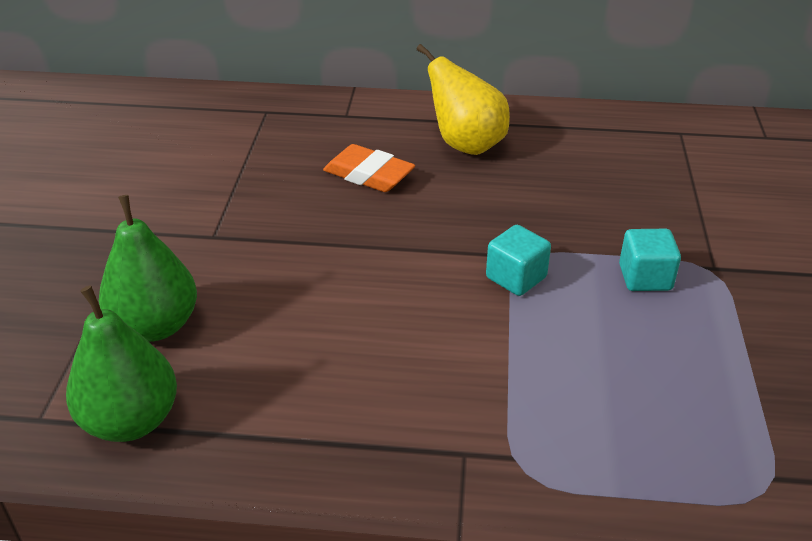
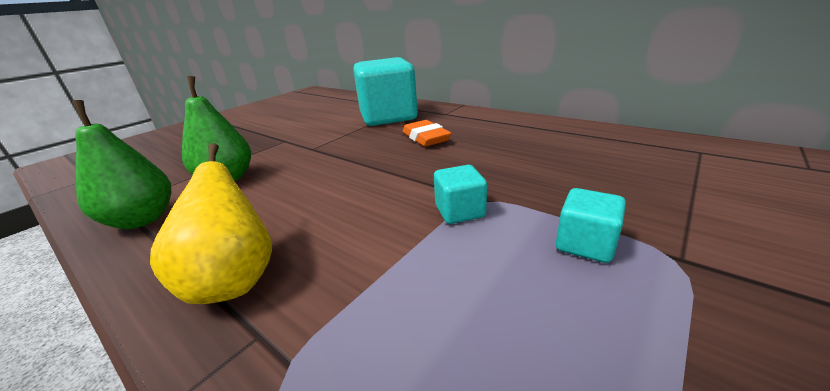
camera: 35 degrees right, 10 degrees down
(259, 140) = (388, 117): none -> turquoise cube
(466, 145) = (503, 134): yellow pear -> yellow pear (235, 280)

**Task brief**
Copy each line exactly, from the line containing "(259, 140) = (388, 117): none" down to the last line of the material, and no other lines.

**Problem solution**
(259, 140) = (388, 117): none -> turquoise cube
(466, 145) = (503, 134): yellow pear -> yellow pear (235, 280)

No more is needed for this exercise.